*** TASK MATERIAL Section Begins ***
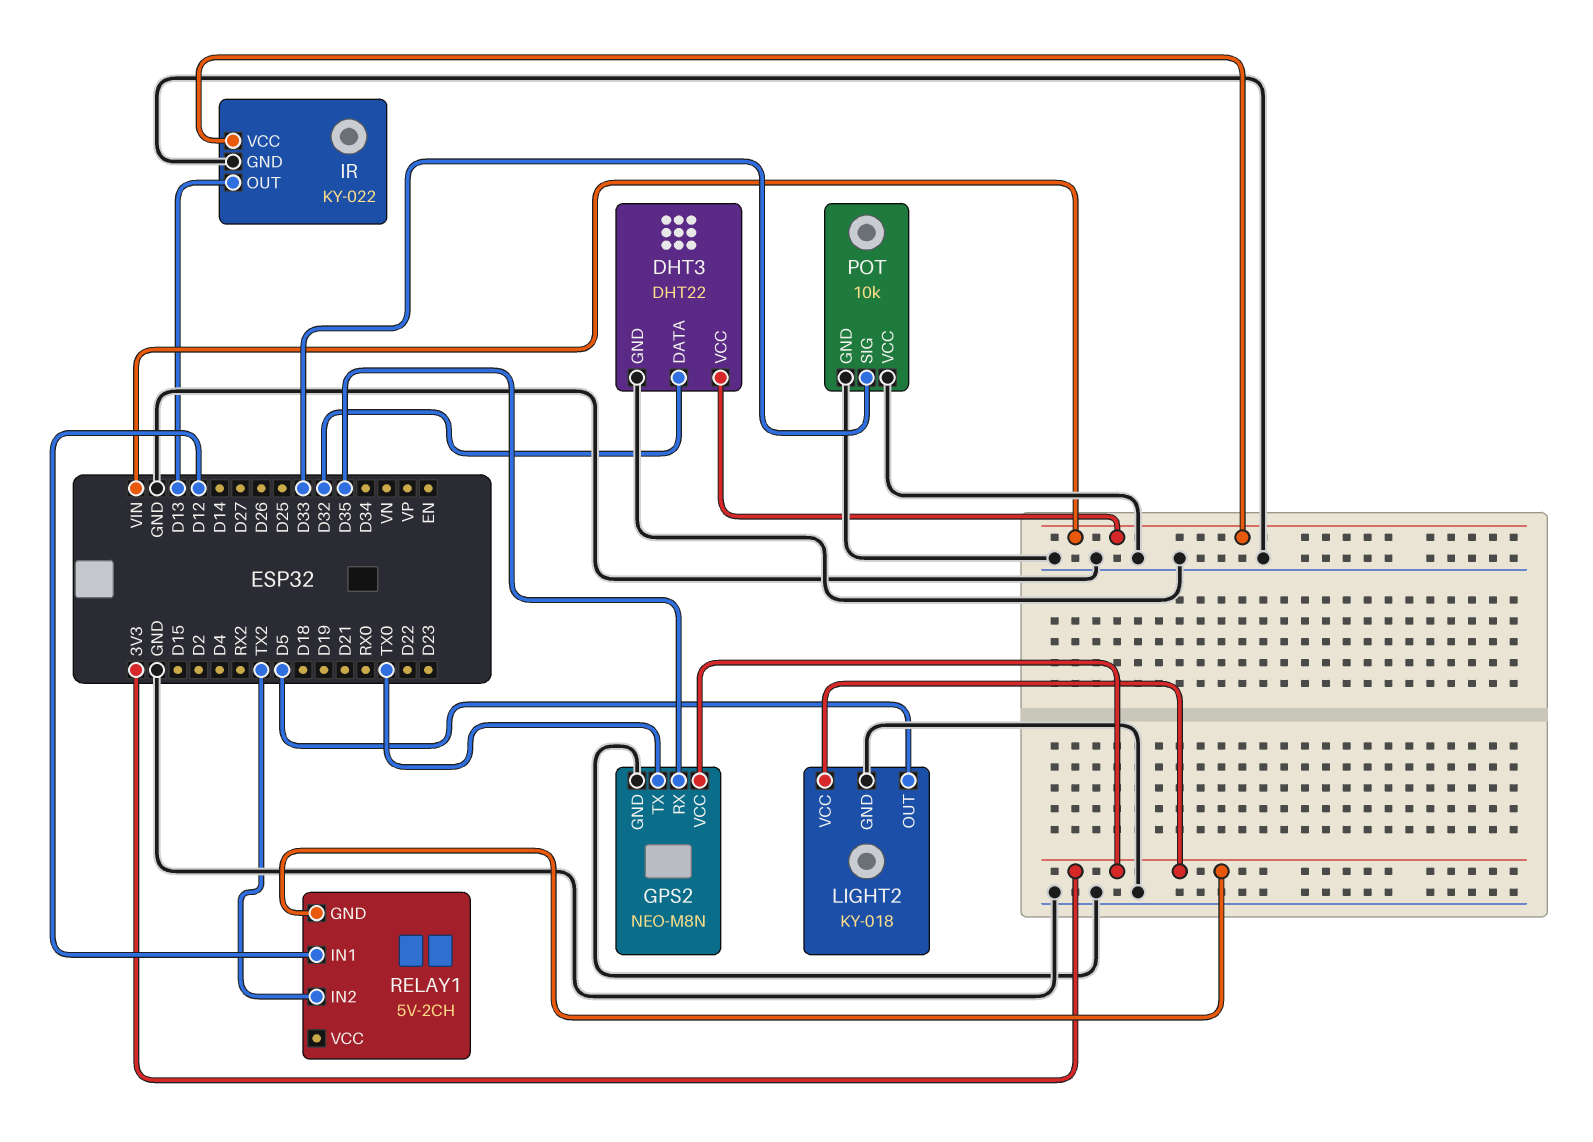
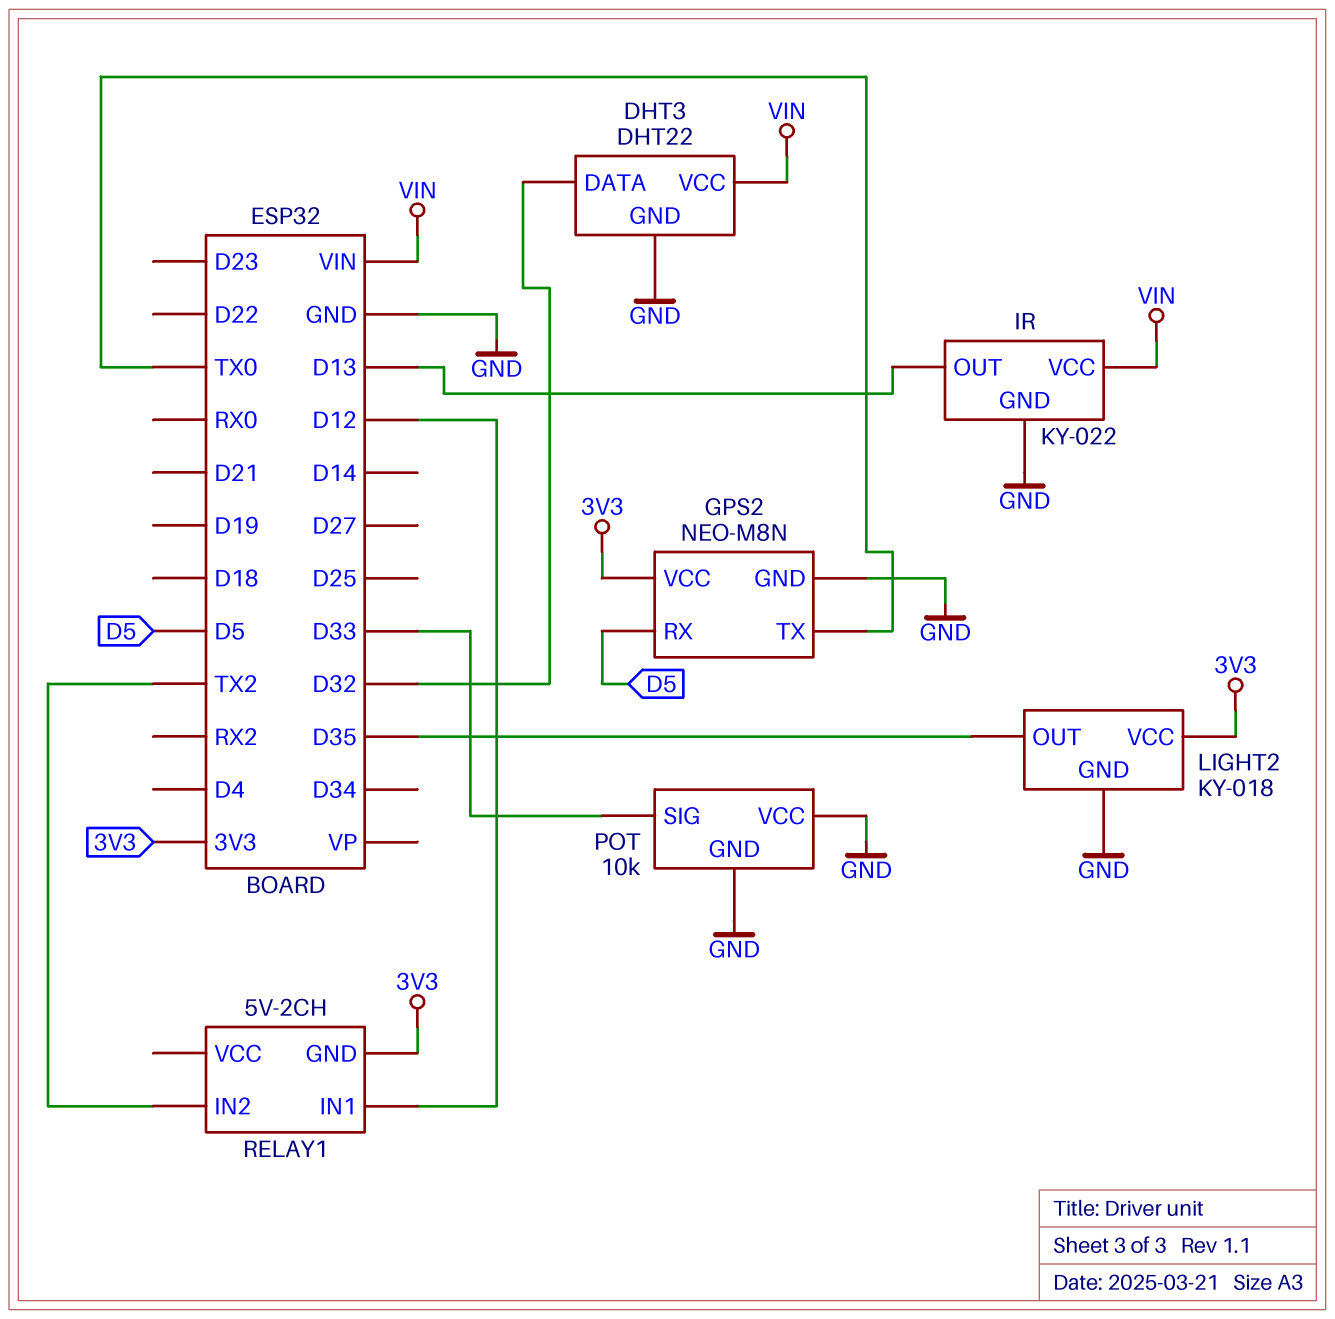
GPS2 pin RX: D35 -> D5
LIGHT2 pin OUT: D5 -> D35

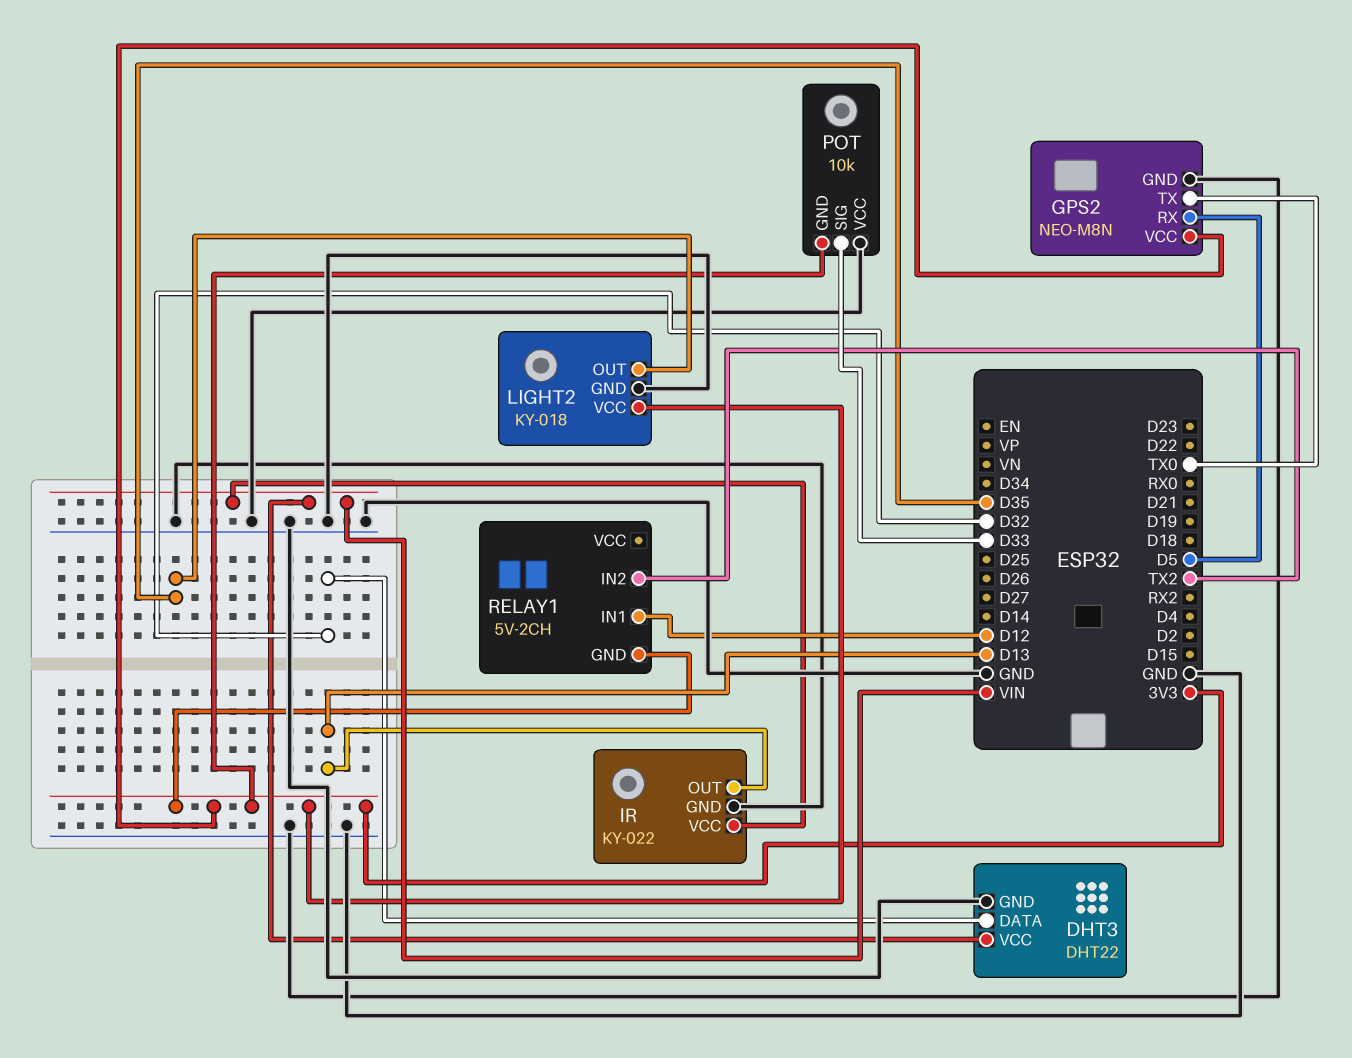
POT pin GND: GND -> 3V3

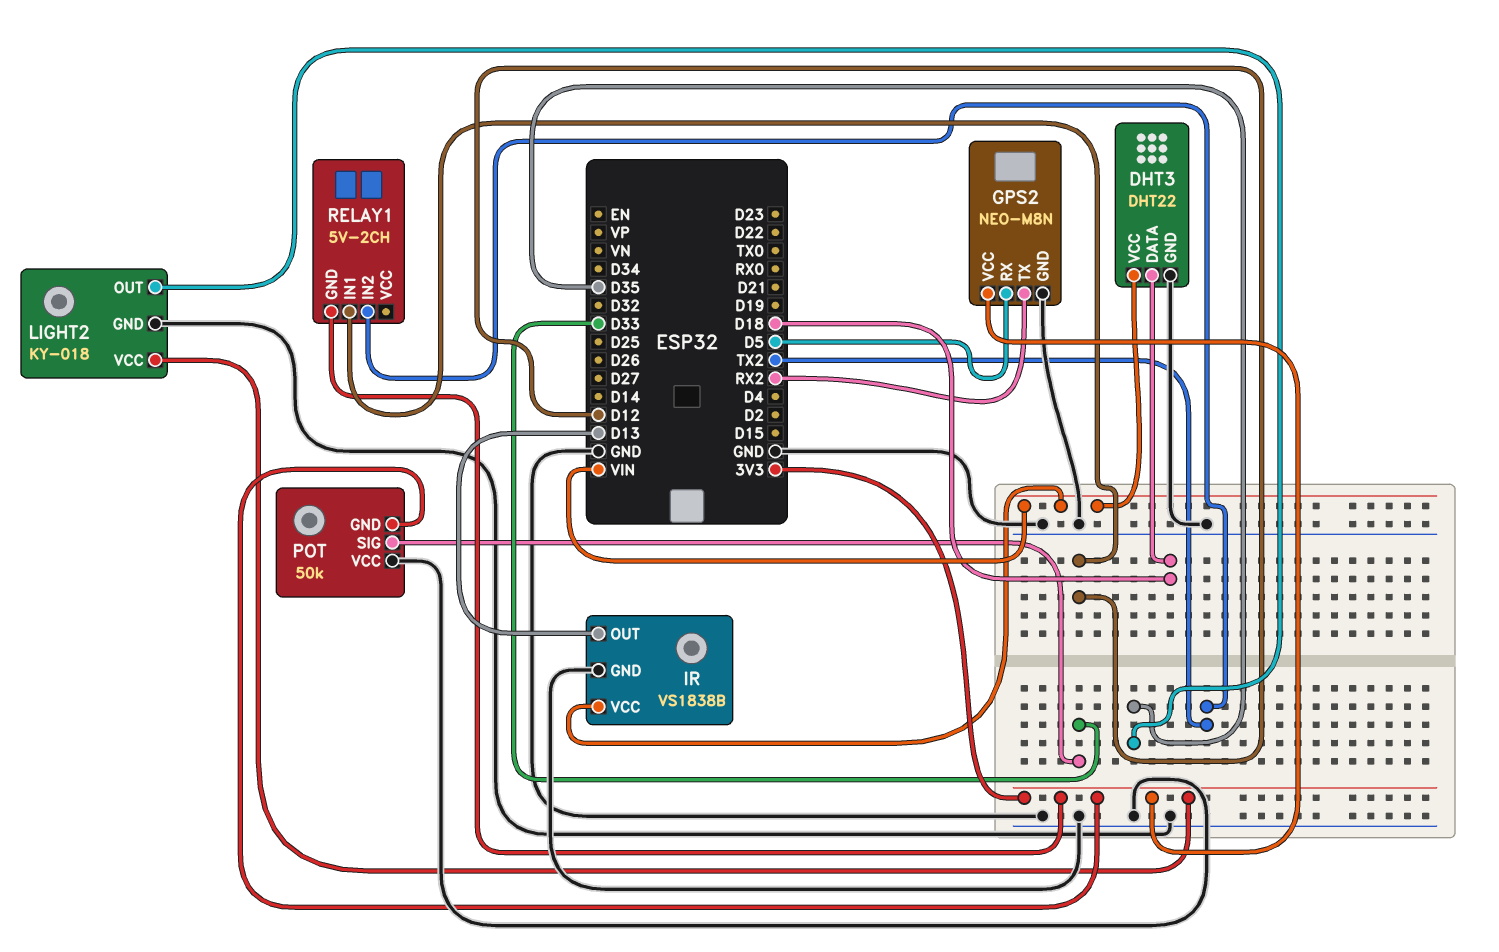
DHT3 pin DATA: D32 -> D18
GPS2 pin TX: TX0 -> RX2
IR: KY-022 -> VS1838B
POT: 10k -> 50k

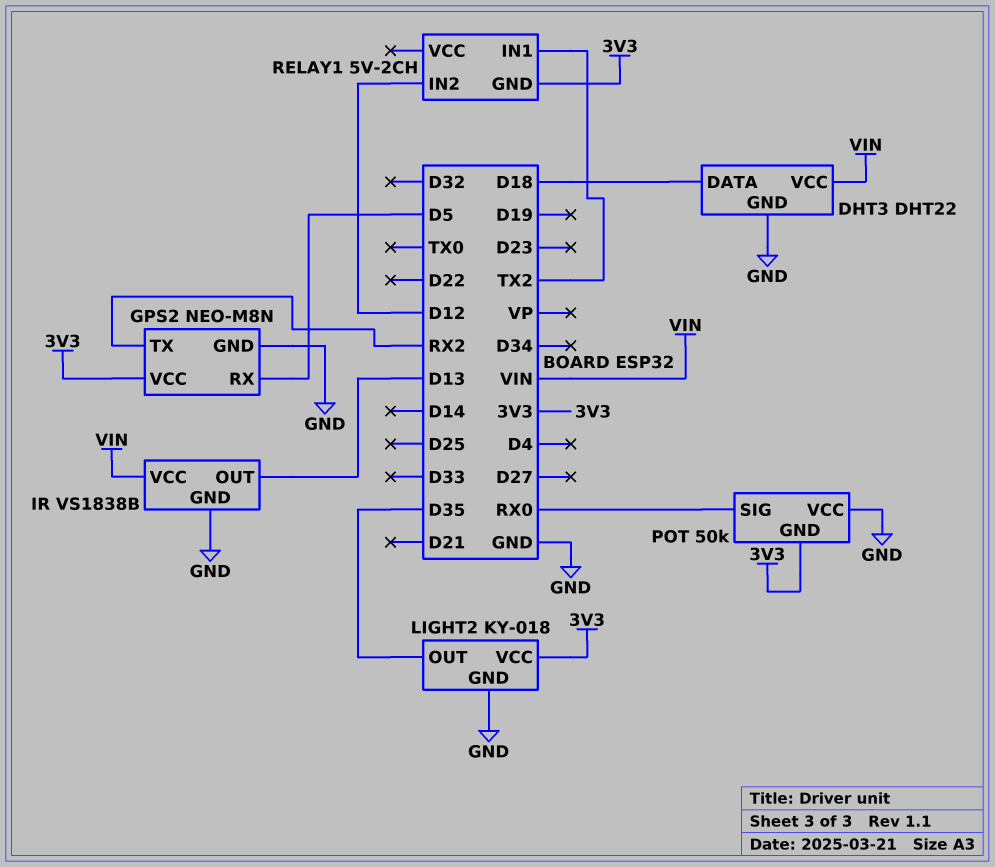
POT pin SIG: D33 -> RX0
RELAY1 pin IN1: D12 -> TX2
RELAY1 pin IN2: TX2 -> D12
*** TASK MATERIAL Section Ends ***
→ EXERCISE BRIEF
Set every record down verbatim. No pictures belong in the copy.

→ ANSWER SECTION
GPS2 pin RX: D35 -> D5
LIGHT2 pin OUT: D5 -> D35

POT pin GND: GND -> 3V3

DHT3 pin DATA: D32 -> D18
GPS2 pin TX: TX0 -> RX2
IR: KY-022 -> VS1838B
POT: 10k -> 50k

POT pin SIG: D33 -> RX0
RELAY1 pin IN1: D12 -> TX2
RELAY1 pin IN2: TX2 -> D12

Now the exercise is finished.